ACTIVITY: What is needed is an exact copy of every line from the one containing "135 degrees counterclockwise" through the end of the entries; please set it down without any pictures.

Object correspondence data

········

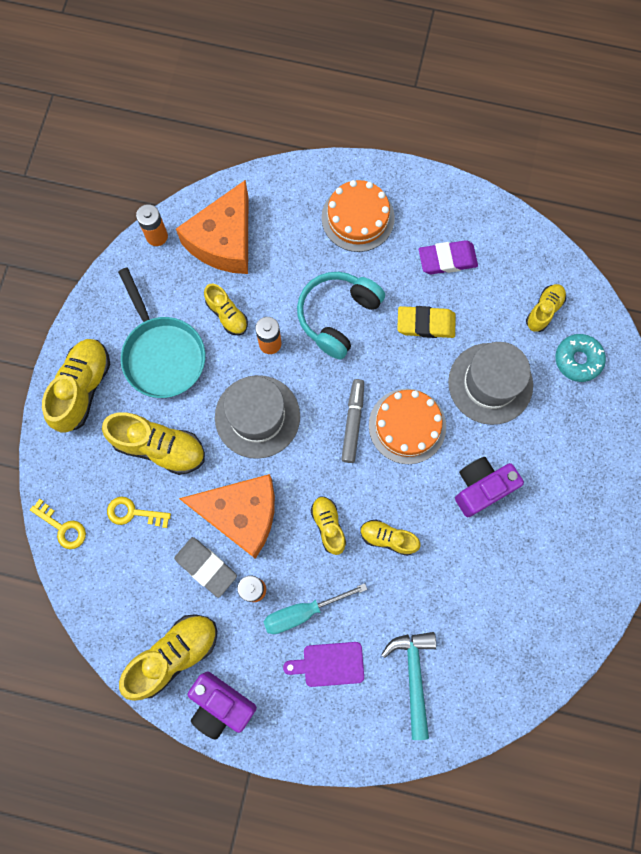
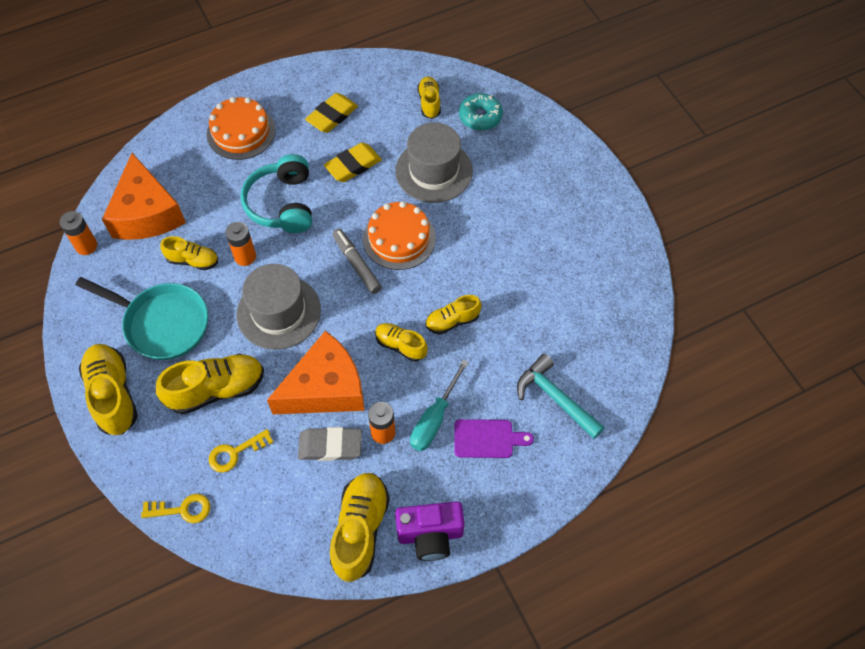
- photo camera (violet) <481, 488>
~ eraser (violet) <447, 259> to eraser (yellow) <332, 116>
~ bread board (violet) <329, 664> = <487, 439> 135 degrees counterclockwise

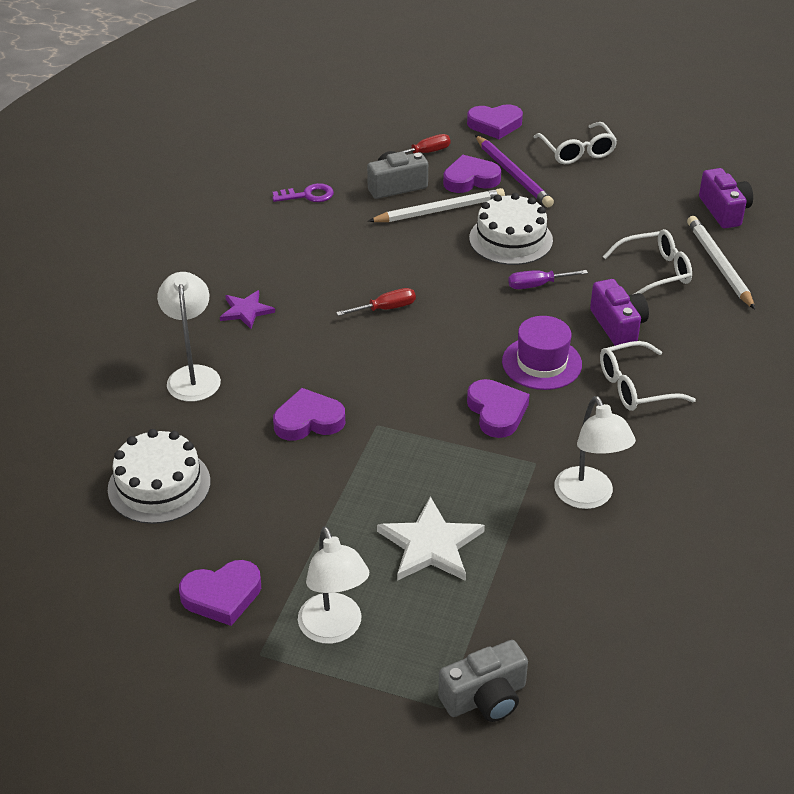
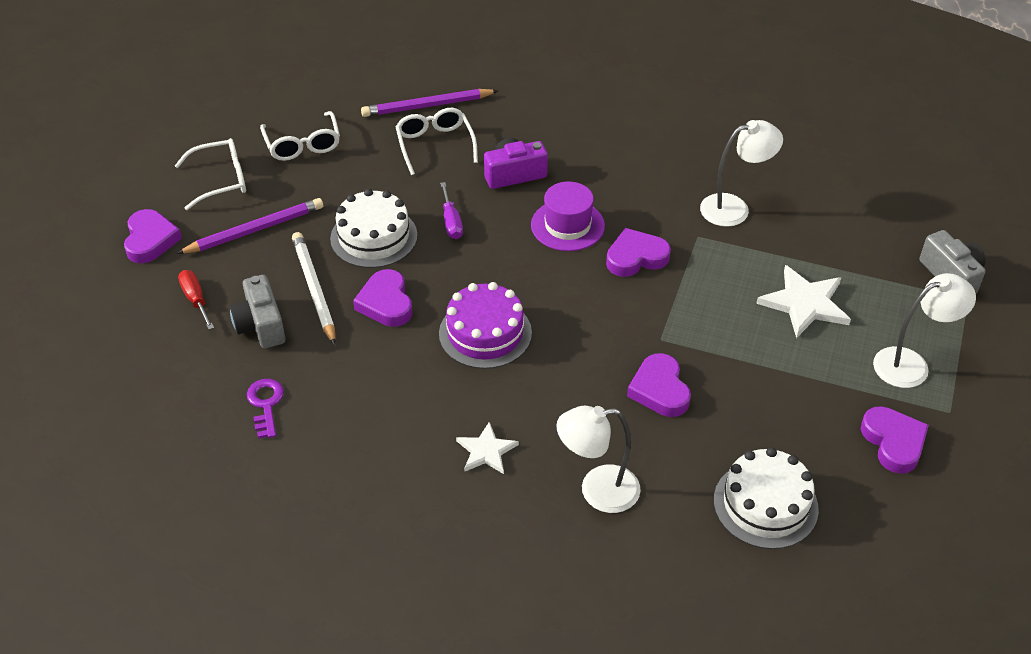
- photo camera (violet) <724, 211>
~ heart shape (violet) <470, 179> to <386, 303>
~ eyeglasses (snow-white) <636, 387> to <302, 144>
~ hand screwdriver (red) <386, 308> to gateau (violet) <485, 333>
~ star (violet) <246, 311> to star (snow-white) <486, 451>
~ wooden pencil (snow-white) <719, 264> to wooden pencil (violet) <427, 106>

········

YOUR SOLUTION:
~ bread board (violet) <329, 664> = <487, 439> 135 degrees counterclockwise

- photo camera (violet) <724, 211>
~ heart shape (violet) <470, 179> to <386, 303>
~ eyeglasses (snow-white) <636, 387> to <302, 144>
~ hand screwdriver (red) <386, 308> to gateau (violet) <485, 333>
~ star (violet) <246, 311> to star (snow-white) <486, 451>
~ wooden pencil (snow-white) <719, 264> to wooden pencil (violet) <427, 106>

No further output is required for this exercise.